#### Material to process:
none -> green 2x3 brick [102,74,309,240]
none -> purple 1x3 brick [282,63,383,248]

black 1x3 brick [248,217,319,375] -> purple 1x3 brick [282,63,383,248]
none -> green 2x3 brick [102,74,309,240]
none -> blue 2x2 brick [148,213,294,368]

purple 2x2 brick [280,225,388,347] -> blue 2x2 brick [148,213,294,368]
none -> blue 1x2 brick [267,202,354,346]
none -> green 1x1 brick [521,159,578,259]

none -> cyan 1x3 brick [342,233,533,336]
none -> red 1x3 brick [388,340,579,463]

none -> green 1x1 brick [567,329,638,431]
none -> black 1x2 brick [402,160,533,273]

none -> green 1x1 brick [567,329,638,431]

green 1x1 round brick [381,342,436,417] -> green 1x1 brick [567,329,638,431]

==

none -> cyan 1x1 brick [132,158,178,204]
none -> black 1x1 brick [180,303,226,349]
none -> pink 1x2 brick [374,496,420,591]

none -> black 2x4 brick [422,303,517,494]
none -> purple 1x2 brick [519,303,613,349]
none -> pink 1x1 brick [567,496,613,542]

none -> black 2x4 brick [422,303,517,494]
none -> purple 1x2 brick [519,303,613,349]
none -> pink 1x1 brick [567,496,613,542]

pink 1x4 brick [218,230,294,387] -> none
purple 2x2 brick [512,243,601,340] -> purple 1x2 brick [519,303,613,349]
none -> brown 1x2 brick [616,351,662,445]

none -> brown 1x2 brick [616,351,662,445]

#### Work order:
In the entries above, one line contains "black 1x3 brick" and another contains "none -> blue 1x2 brick [267,202,354,346]". Reproduce exactly those two lines and the lines between them, nothing else.

#### Solution for this problem:
black 1x3 brick [248,217,319,375] -> purple 1x3 brick [282,63,383,248]
none -> green 2x3 brick [102,74,309,240]
none -> blue 2x2 brick [148,213,294,368]

purple 2x2 brick [280,225,388,347] -> blue 2x2 brick [148,213,294,368]
none -> blue 1x2 brick [267,202,354,346]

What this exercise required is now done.